(Data excerpts):
§
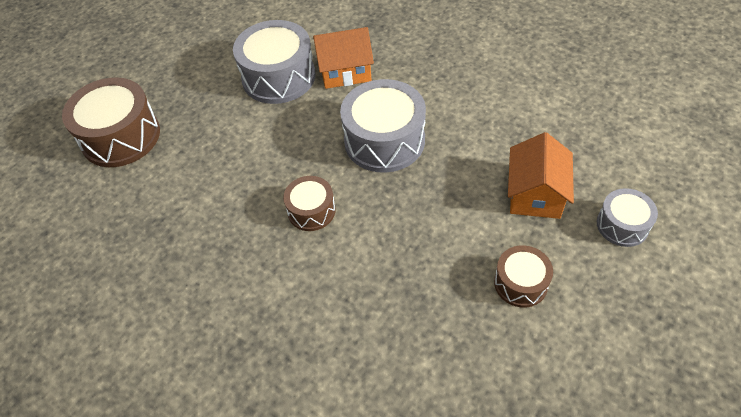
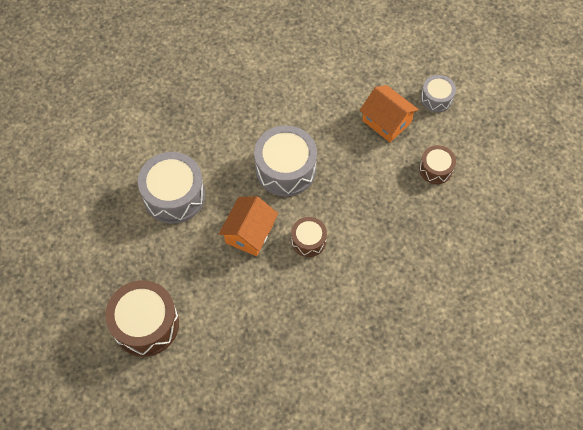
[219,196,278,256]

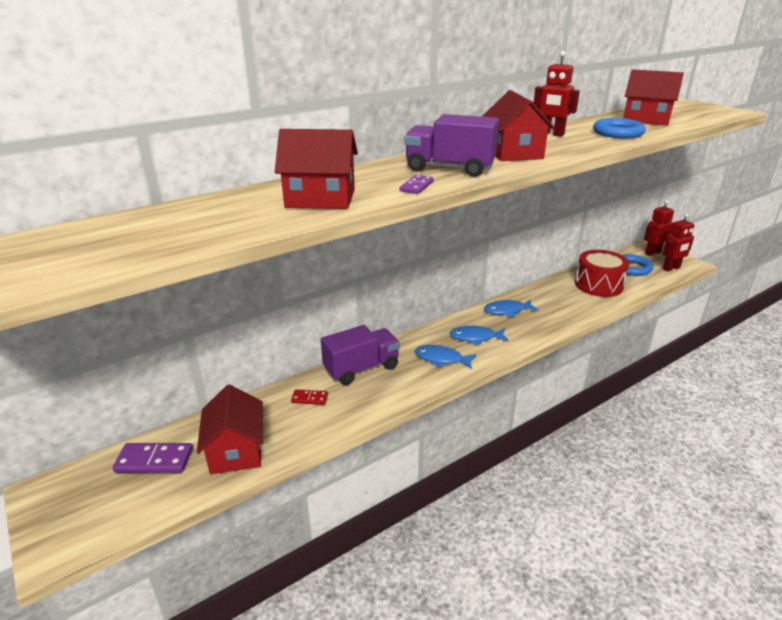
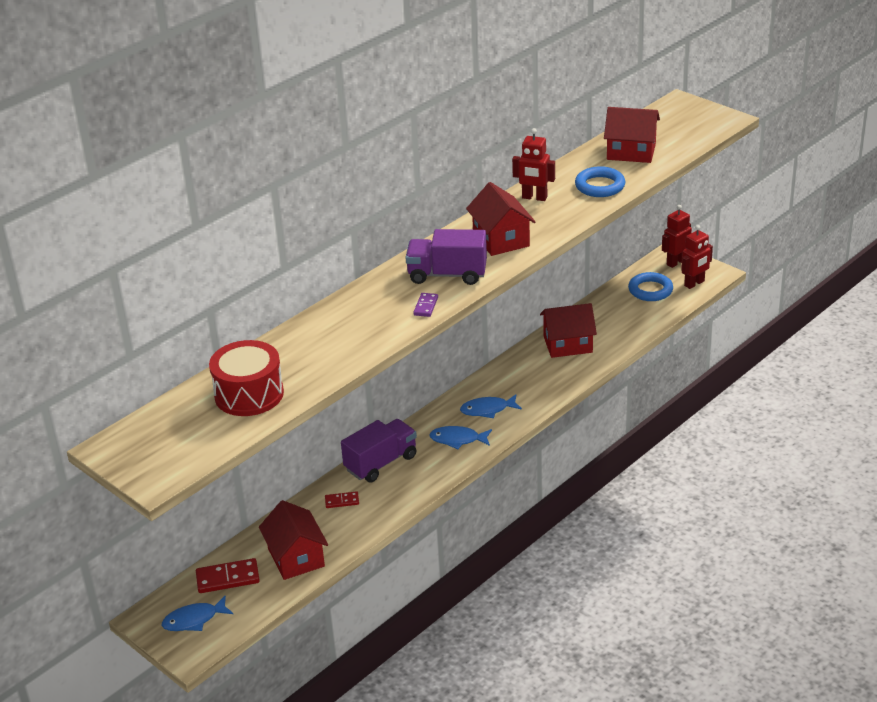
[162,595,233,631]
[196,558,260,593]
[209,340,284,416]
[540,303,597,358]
§
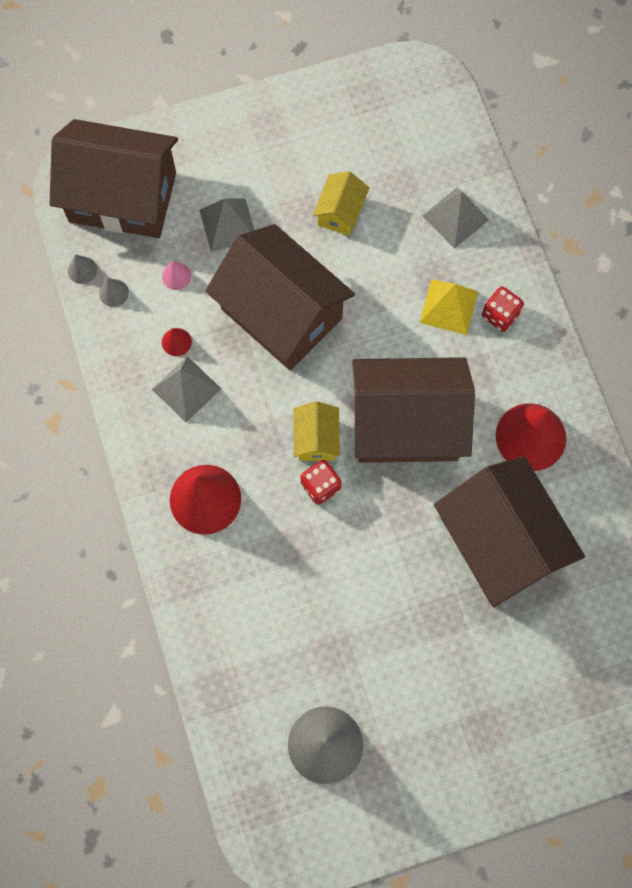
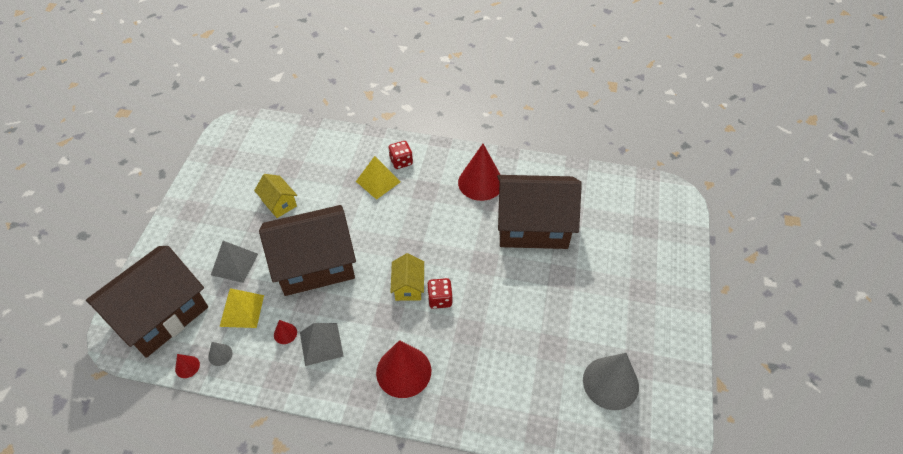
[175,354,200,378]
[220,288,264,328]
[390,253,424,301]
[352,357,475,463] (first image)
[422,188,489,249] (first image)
§
(Work order): Out of the records above, please copy exactly the lines from the line with "[219,196,278,256]" up to and including the line with "[540,303,597,358]", minus the pictures.

(Exercise solution):
[219,196,278,256]

[162,595,233,631]
[196,558,260,593]
[209,340,284,416]
[540,303,597,358]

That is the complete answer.